• _DATA FOR ANALYSIS_
◆ ◆ ◆ ◆
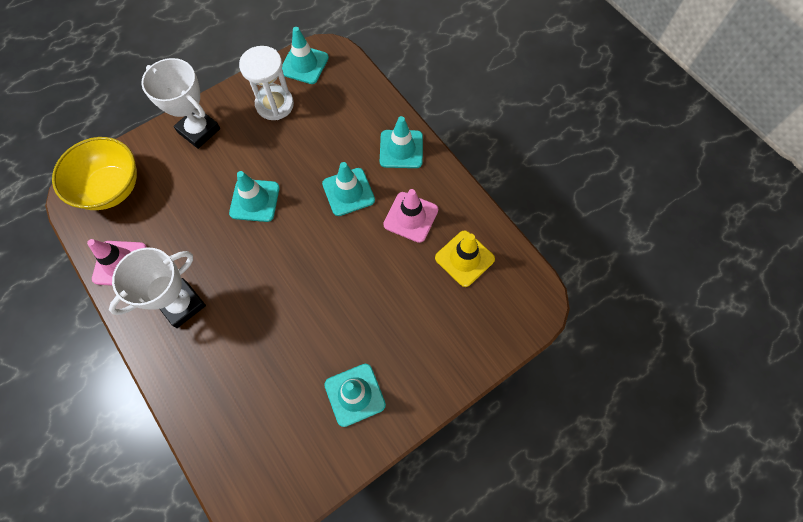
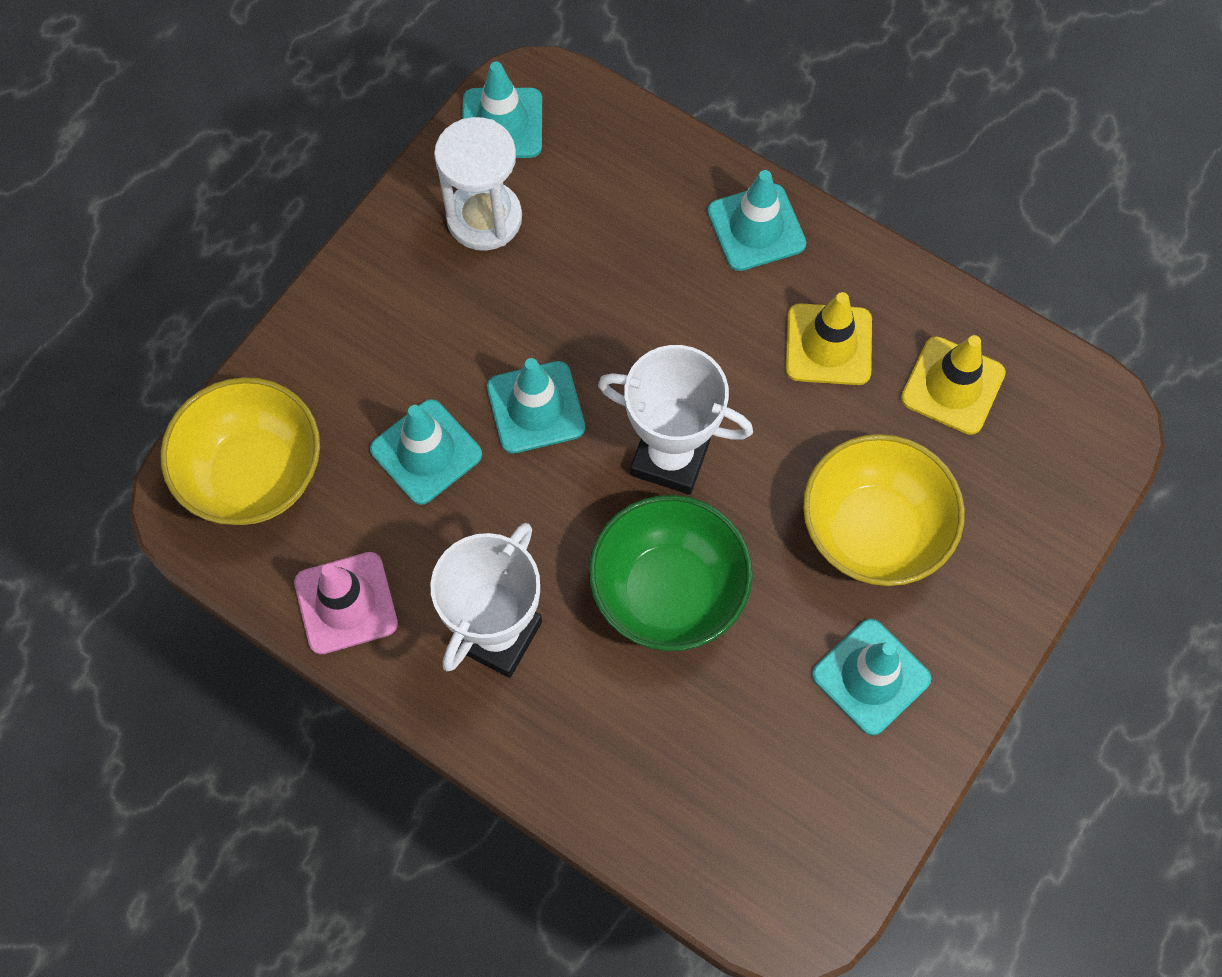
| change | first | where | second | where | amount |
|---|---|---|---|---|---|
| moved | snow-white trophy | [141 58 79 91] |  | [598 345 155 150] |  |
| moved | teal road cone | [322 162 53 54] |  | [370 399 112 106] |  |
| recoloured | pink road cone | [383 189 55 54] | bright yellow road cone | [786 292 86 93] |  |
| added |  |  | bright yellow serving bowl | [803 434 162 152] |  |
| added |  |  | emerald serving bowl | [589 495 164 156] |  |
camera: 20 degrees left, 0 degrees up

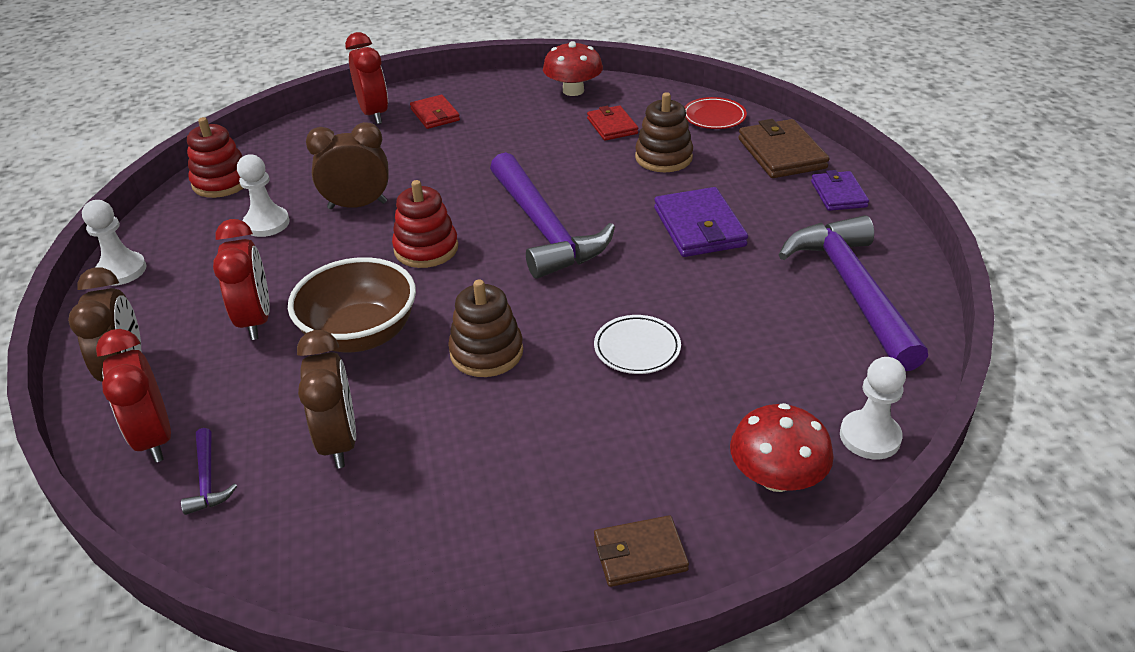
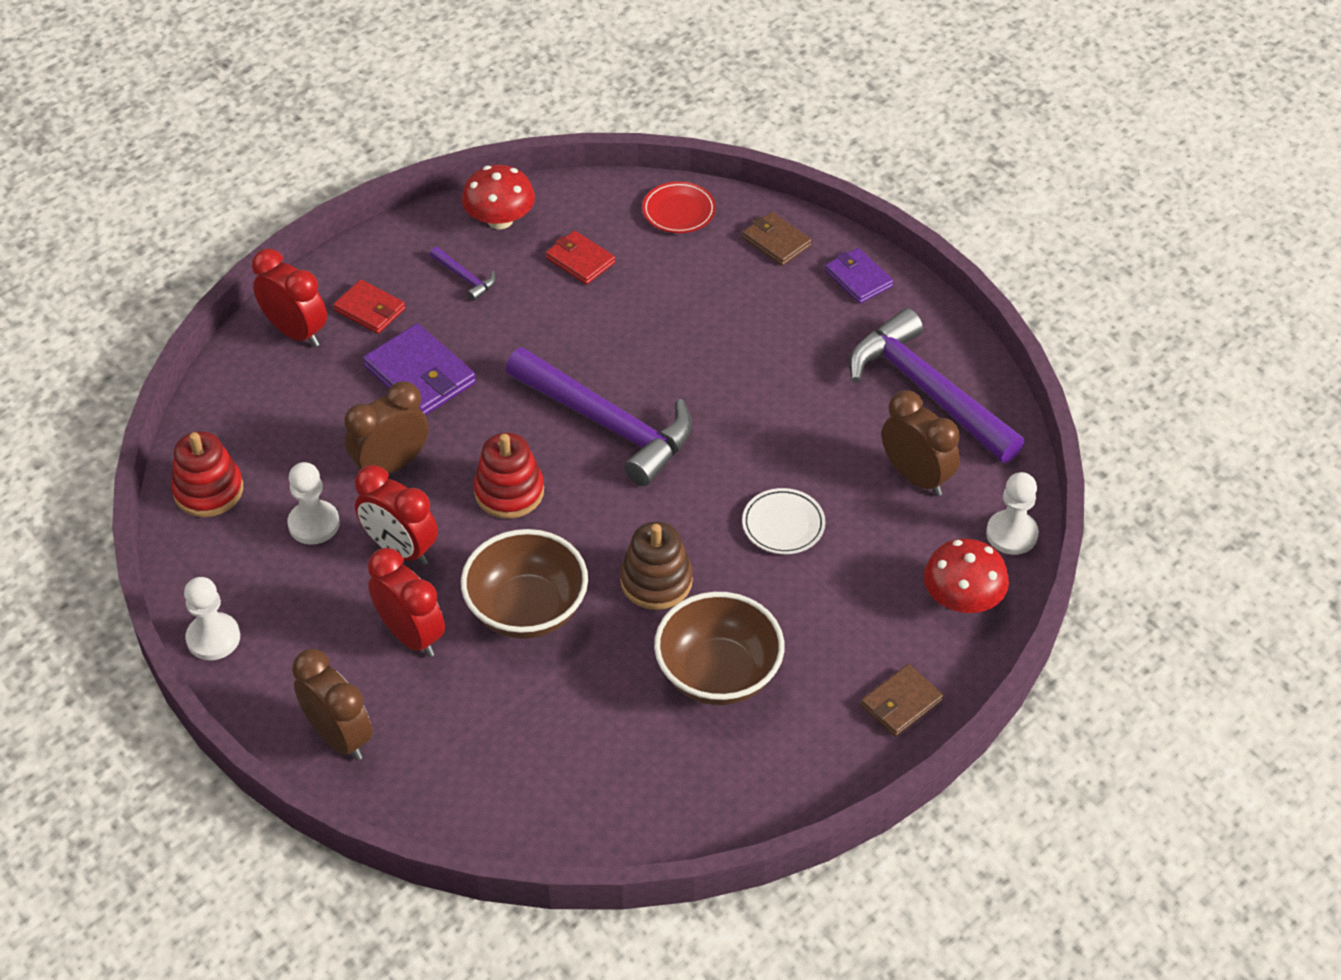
| change | first | where | second | where | amount |
|---|---|---|---|---|---|
| removed | brown stacking toy | [635 92 58 80] |  |  |  |
| resized | brown billfold | [738 119 91 59] |  | [742 212 70 54] | x0.63 |
| moved | purple billfold | [654 187 94 70] |  | [363 323 113 92] |  |
| moved | scarlet bedside clock | [96 329 75 134] |  | [355 465 83 100] |  |
| moved | brown bedside clock | [297 330 59 138] |  | [881 390 79 106] |  |
| moved | purple claw hammer | [181 428 56 87] |  | [430 247 66 54] |  |
| added |  |  | brown serving bowl | [654 592 130 113] |  |
camera: 30 degrees left, 10 degrees up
◆ ◆ ◆ ◆
• _WORK REQUIRED_
Would you give the data above again word for word, skipping any images?

• _TASK ANSWER_
| change | first | where | second | where | amount |
|---|---|---|---|---|---|
| moved | snow-white trophy | [141 58 79 91] |  | [598 345 155 150] |  |
| moved | teal road cone | [322 162 53 54] |  | [370 399 112 106] |  |
| recoloured | pink road cone | [383 189 55 54] | bright yellow road cone | [786 292 86 93] |  |
| added |  |  | bright yellow serving bowl | [803 434 162 152] |  |
| added |  |  | emerald serving bowl | [589 495 164 156] |  |
camera: 20 degrees left, 0 degrees up

| change | first | where | second | where | amount |
|---|---|---|---|---|---|
| removed | brown stacking toy | [635 92 58 80] |  |  |  |
| resized | brown billfold | [738 119 91 59] |  | [742 212 70 54] | x0.63 |
| moved | purple billfold | [654 187 94 70] |  | [363 323 113 92] |  |
| moved | scarlet bedside clock | [96 329 75 134] |  | [355 465 83 100] |  |
| moved | brown bedside clock | [297 330 59 138] |  | [881 390 79 106] |  |
| moved | purple claw hammer | [181 428 56 87] |  | [430 247 66 54] |  |
| added |  |  | brown serving bowl | [654 592 130 113] |  |
camera: 30 degrees left, 10 degrees up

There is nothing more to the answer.